What the task asks ::
Where the string "none" occurs in a line of the entries below, copy that line.

Exercise material section start

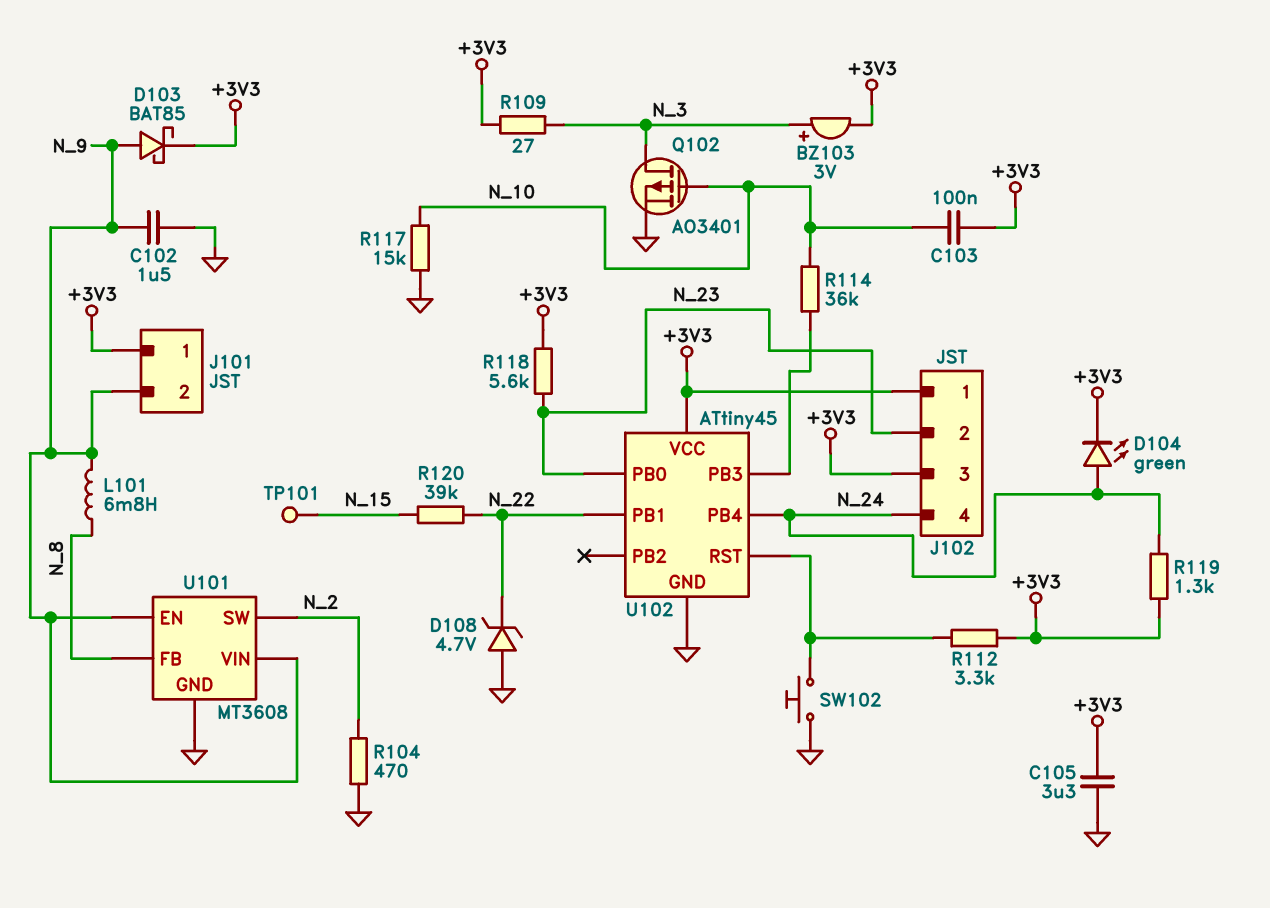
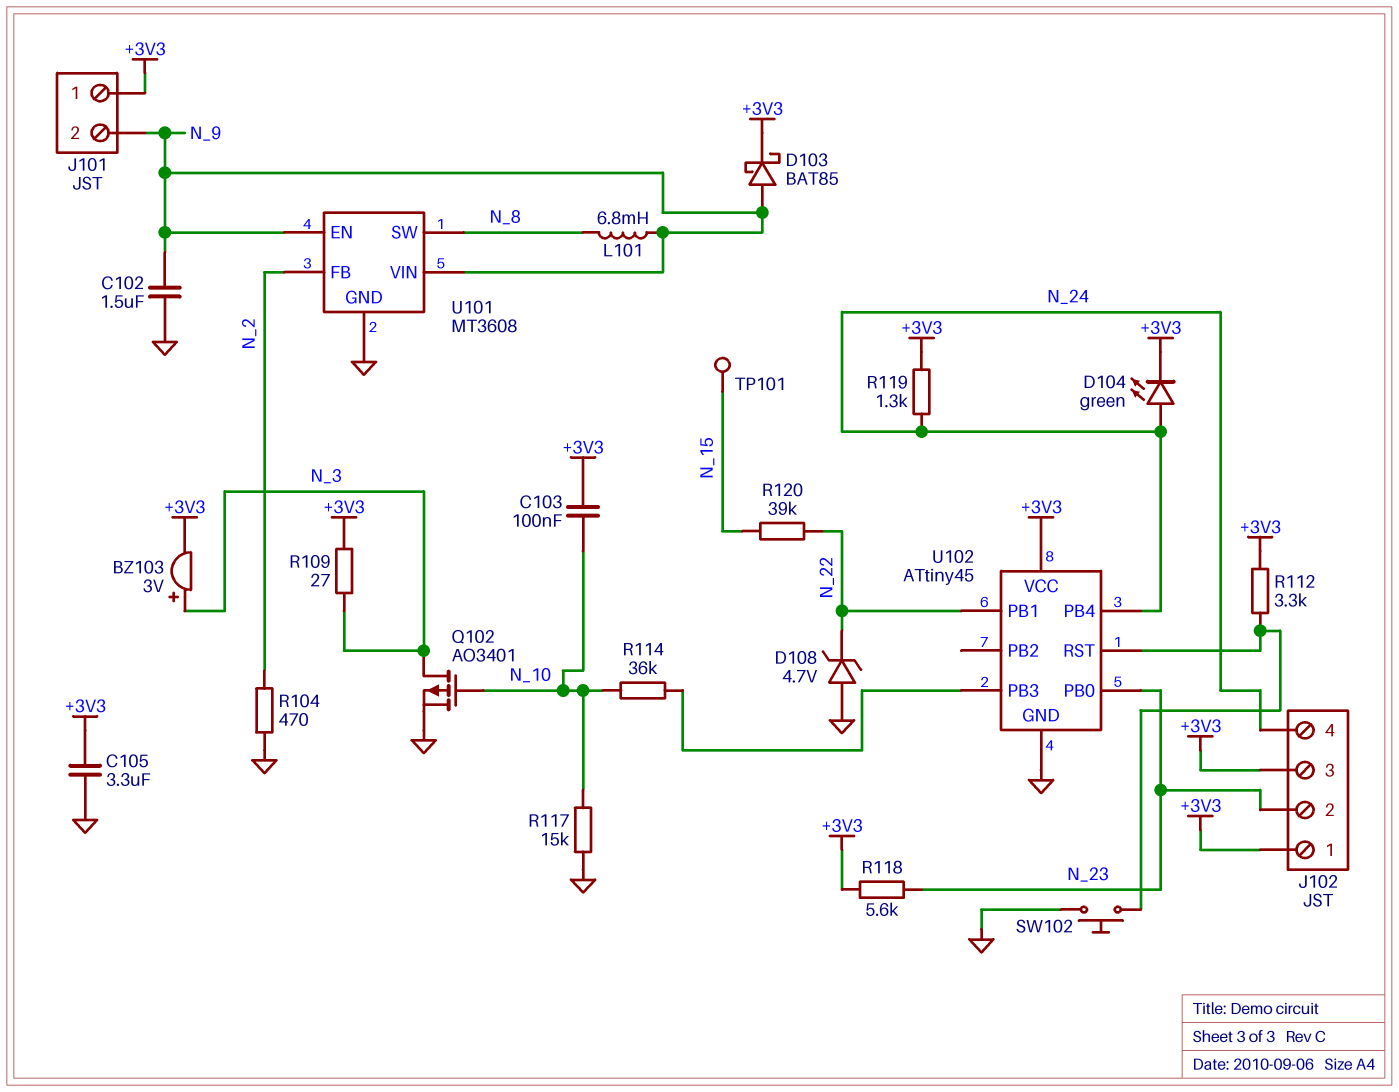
U101 pin FB: N_8 -> N_2
U101 pin SW: N_2 -> N_8

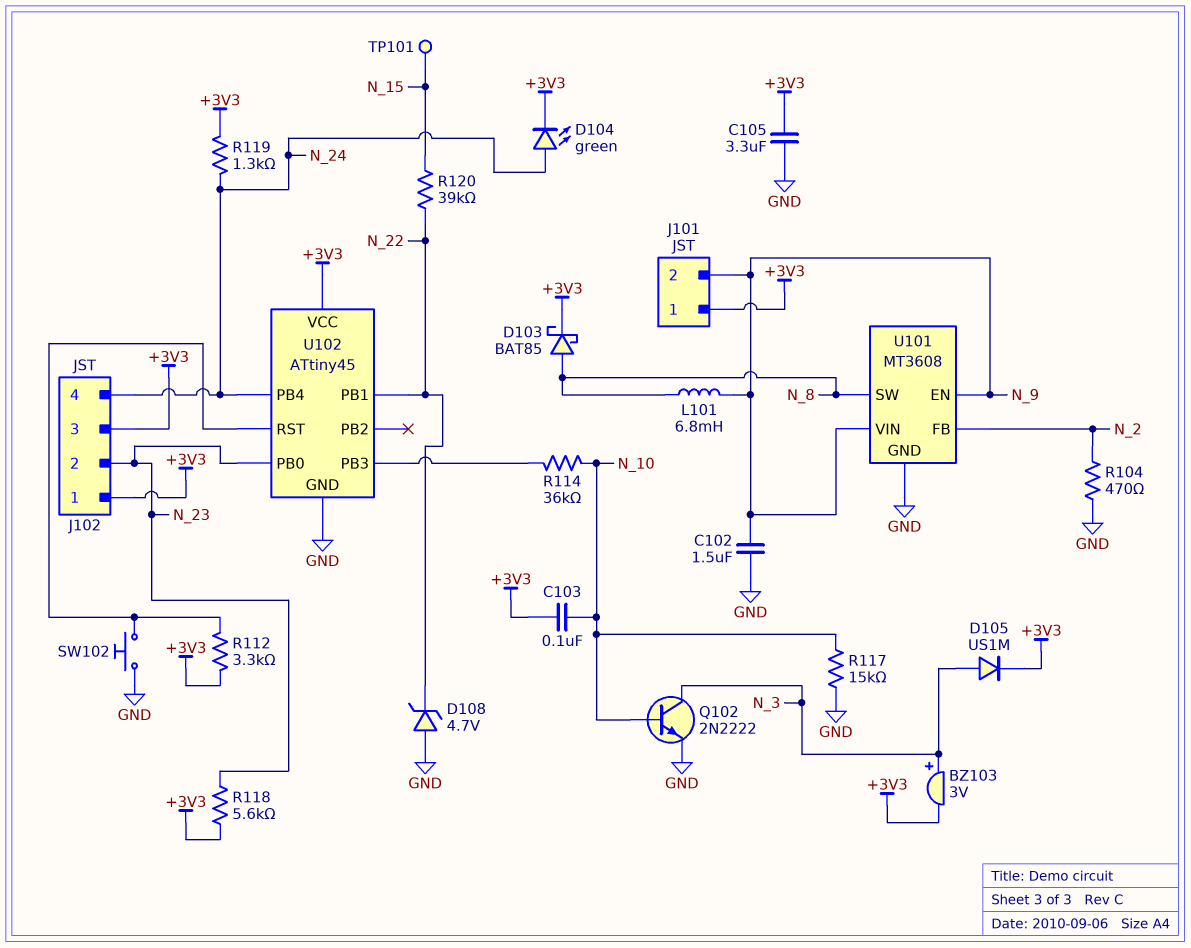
D103: schottky BAT85 (A N_9, K +3V3) -> schottky BAT85 (A N_8, K +3V3)
D105: none -> diode US1M (A N_3, K +3V3)
Q102: PMOS AO3401 (G N_10, D N_3, S GND) -> NPN 2N2222 (B N_10, C N_3, E GND)
R109: 27 (+3V3, N_3) -> none

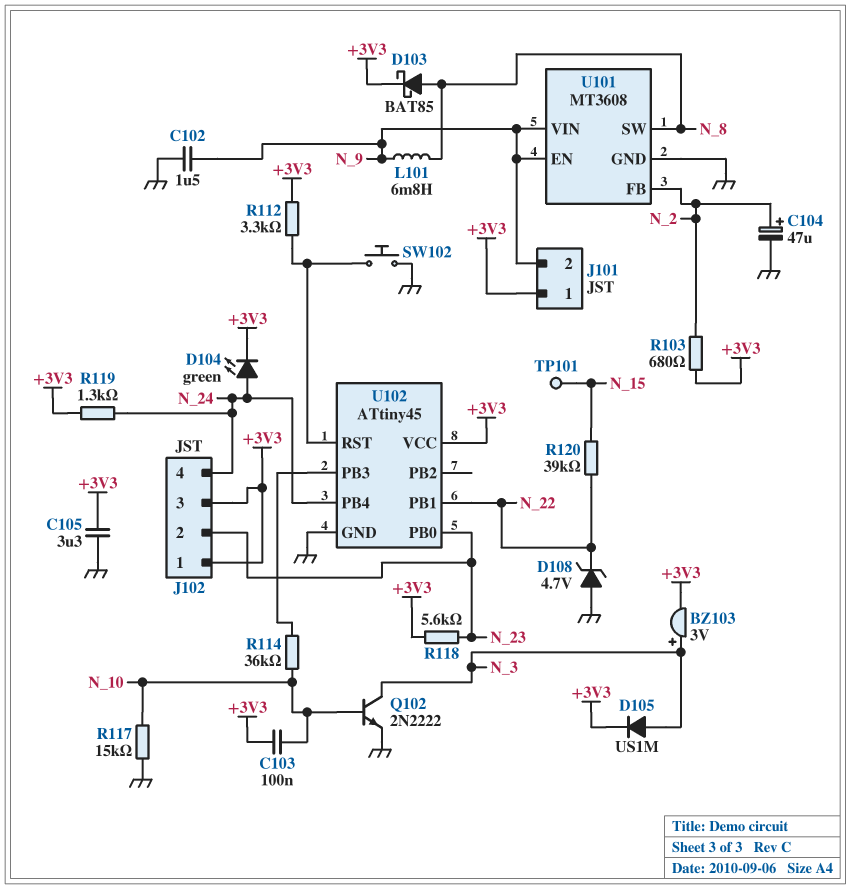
C104: none -> 47uF (plus N_2, minus GND)
R103: none -> 680 (+3V3, N_2)
R104: 470 (GND, N_2) -> none

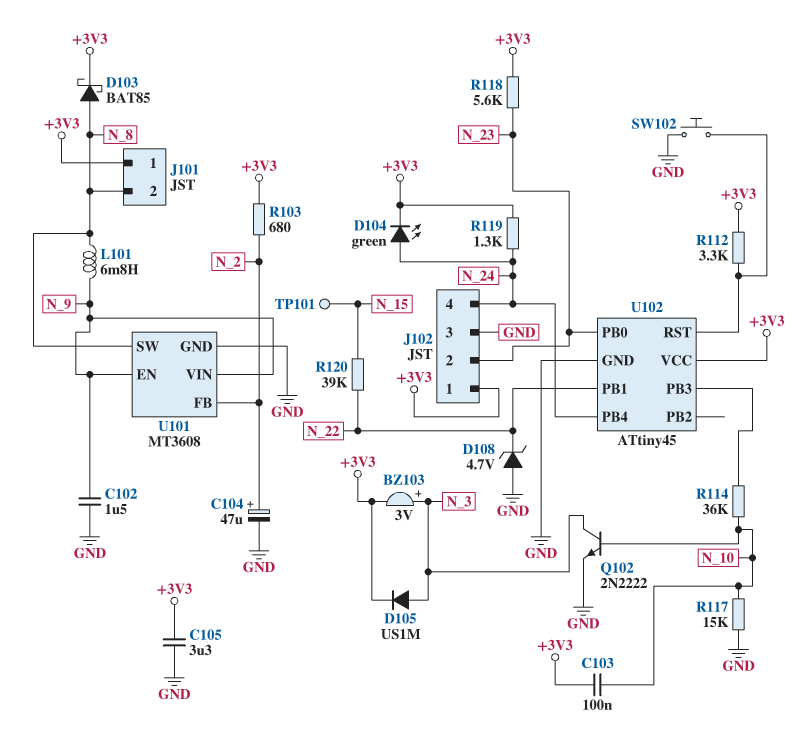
J101 pin 2: N_9 -> N_8
J102 pin 3: +3V3 -> GND

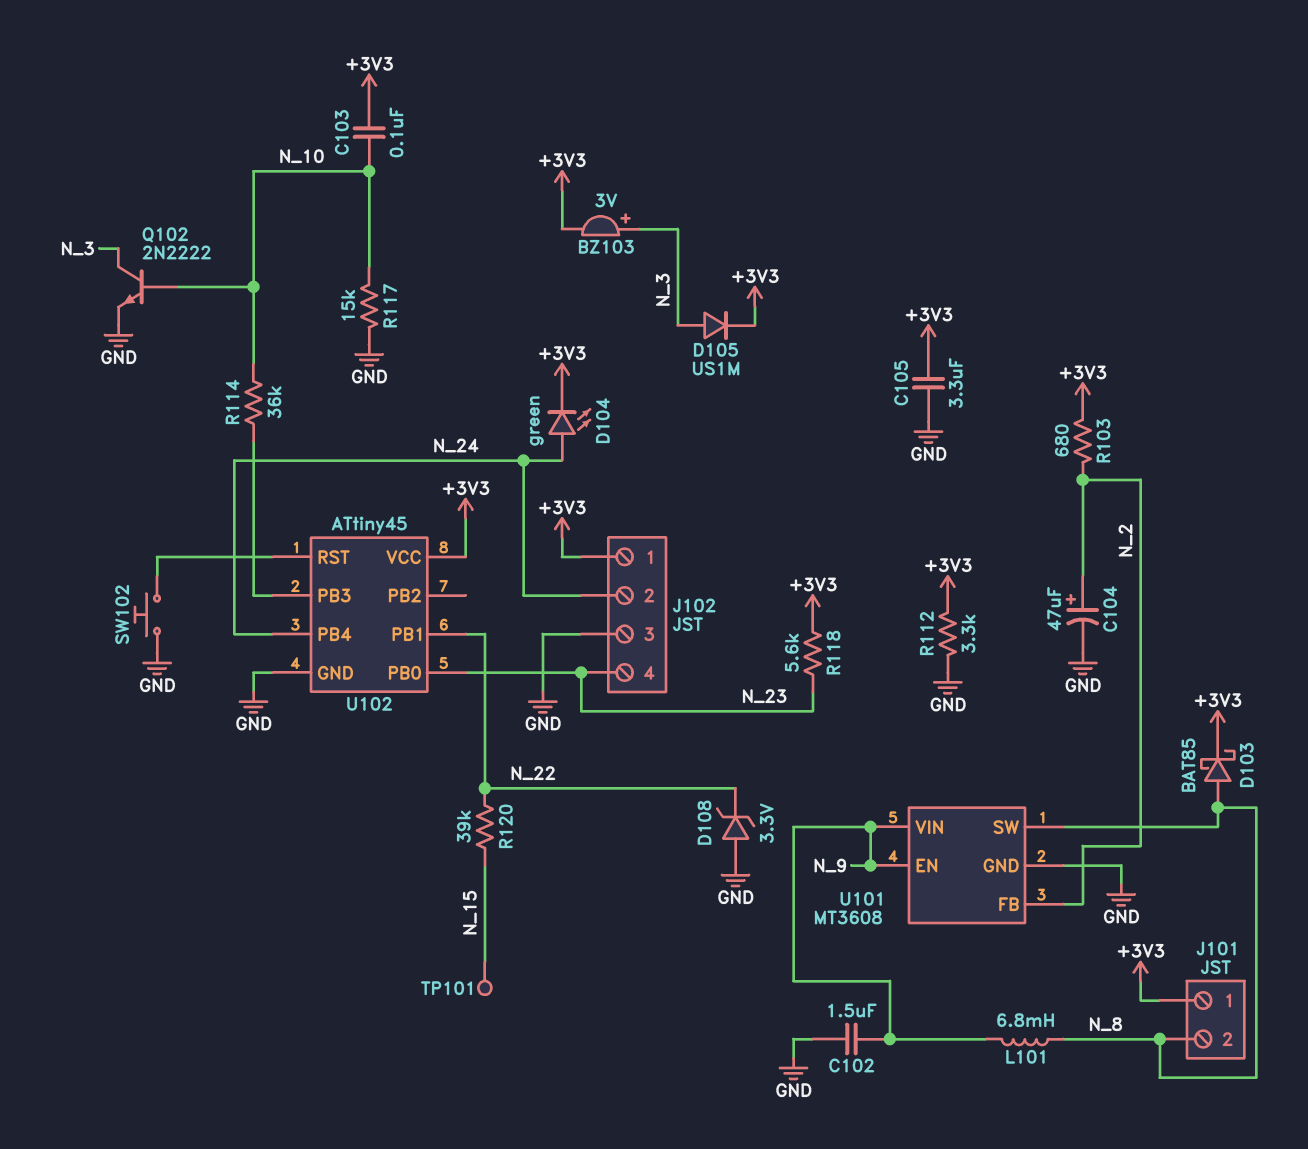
D108: zener 4.7V (A GND, K N_22) -> zener 3.3V (A GND, K N_22)
J102 pin 2: N_23 -> N_24
J102 pin 4: N_24 -> N_23
R112: 3.3k (+3V3, U102/RST) -> 3.3k (+3V3, GND)
R119: 1.3k (+3V3, N_24) -> none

Exercise material section end

Answer for this exercise ::
D105: none -> diode US1M (A N_3, K +3V3)
R109: 27 (+3V3, N_3) -> none
C104: none -> 47uF (plus N_2, minus GND)
R103: none -> 680 (+3V3, N_2)
R104: 470 (GND, N_2) -> none
R119: 1.3k (+3V3, N_24) -> none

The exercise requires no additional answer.